-- Opening Marker --

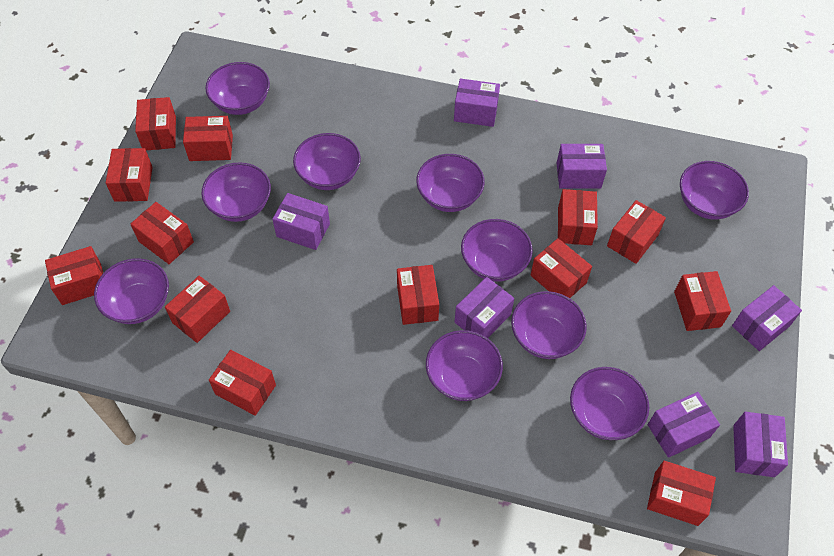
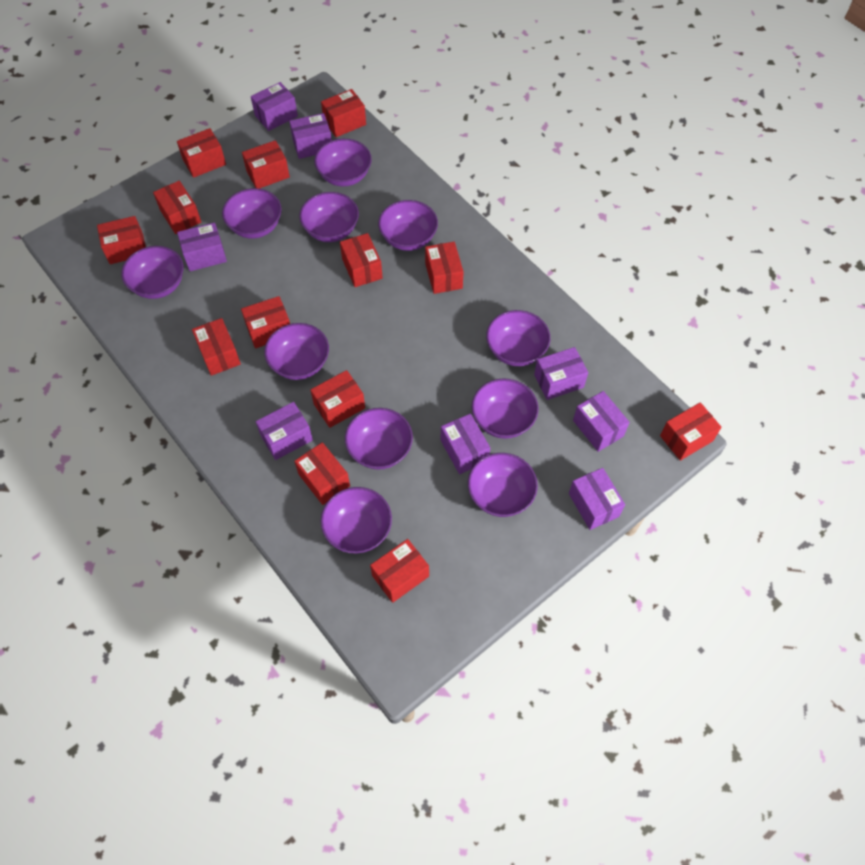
purple bowl: [94,258,169,324] [202,162,271,222] [205,62,270,115] [293,133,361,190] [416,154,485,212] [426,330,503,401] [461,219,533,281] [511,291,587,359] [570,367,649,440] [680,161,749,220] = 10 -> [121,246,183,299] [222,188,281,238] [264,323,329,380] [299,192,359,242] [314,139,372,186] [321,487,392,554] [345,408,413,470] [378,200,438,251] [468,453,538,517] [472,378,539,439] [486,310,550,366] = 11
purple box: [272,193,330,250] [454,79,500,127] [455,277,514,338] [557,144,607,189] [648,392,720,458] [732,285,802,351] [733,412,788,477] = 7 -> [177,222,227,271] [251,82,298,131] [256,402,313,460] [289,113,332,159] [441,414,490,474] [534,347,588,400] [569,468,625,530] [573,391,630,452] = 8

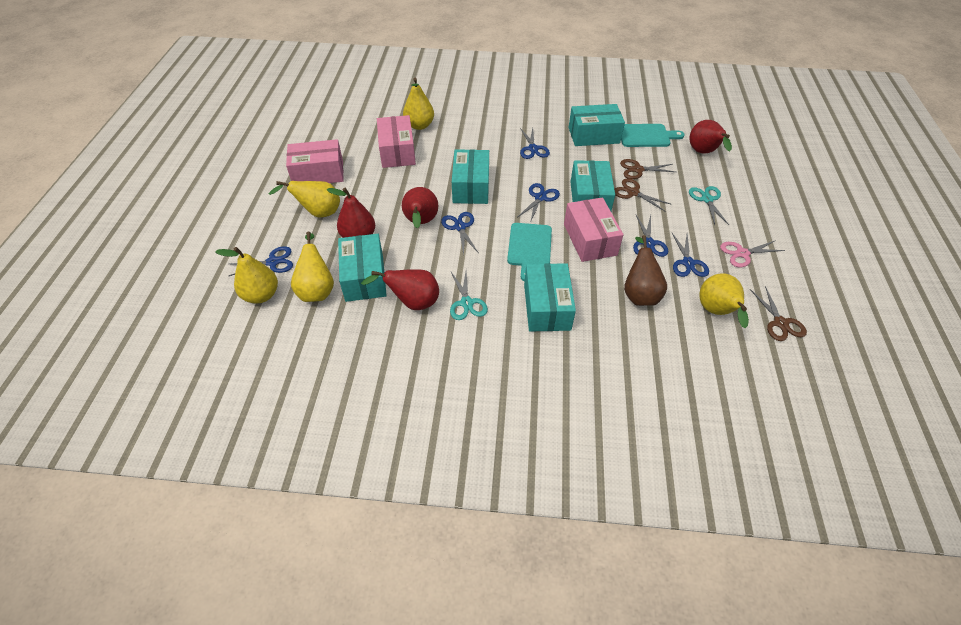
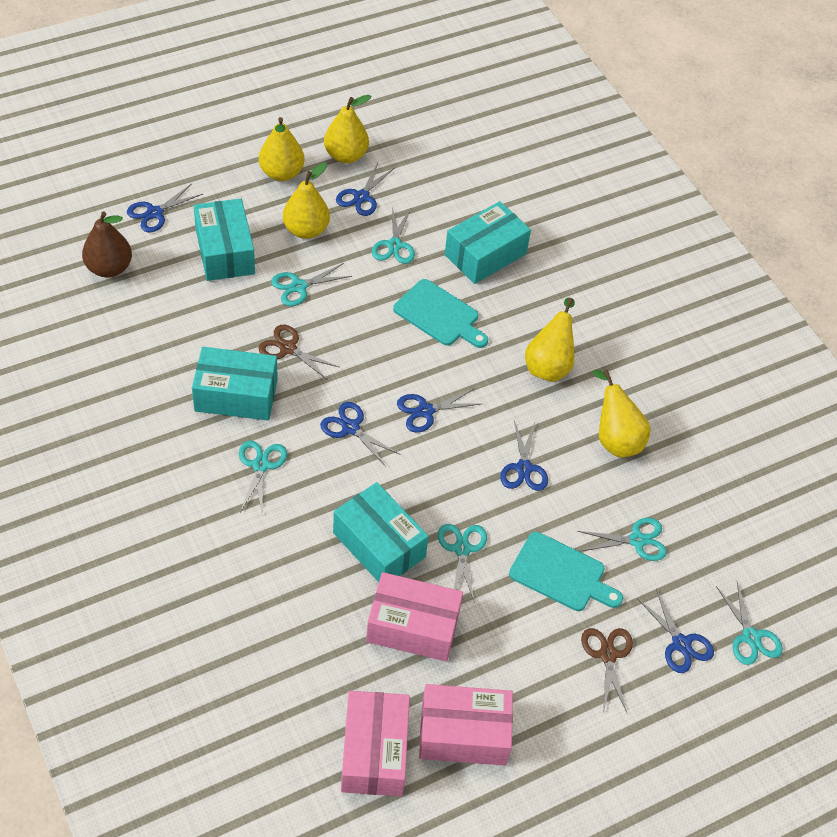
brown scissors: [614,178,672,211] [620,159,675,179] [750,286,807,341] = 3 -> [258,325,339,380] [581,628,633,713] = 2
pink scissors: [720,240,785,267] = 1 -> none = 0
red pear: [327,188,375,238] [361,269,439,310] [402,187,438,228] [689,120,732,154] = 4 -> none = 0
turquoise box: [338,234,387,302] [452,149,489,204] [524,263,576,332] [569,104,625,146] [571,160,615,211] = 5 -> [192,347,278,420] [194,199,255,281] [333,482,429,582] [445,201,531,284] = 4
turquoise scissors: [450,272,488,320] [689,186,729,225] = 2 -> [239,441,287,512] [271,263,352,306] [372,207,415,264] [438,524,487,603] [577,518,667,561] [716,582,783,665] = 6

-- Closing Marker --

• _WHAT YOU HAVE TO DO_: Search the listing above for the string "none" and copy each line that has it.

• _TASK OUTPUT_:
pink scissors: [720,240,785,267] = 1 -> none = 0
red pear: [327,188,375,238] [361,269,439,310] [402,187,438,228] [689,120,732,154] = 4 -> none = 0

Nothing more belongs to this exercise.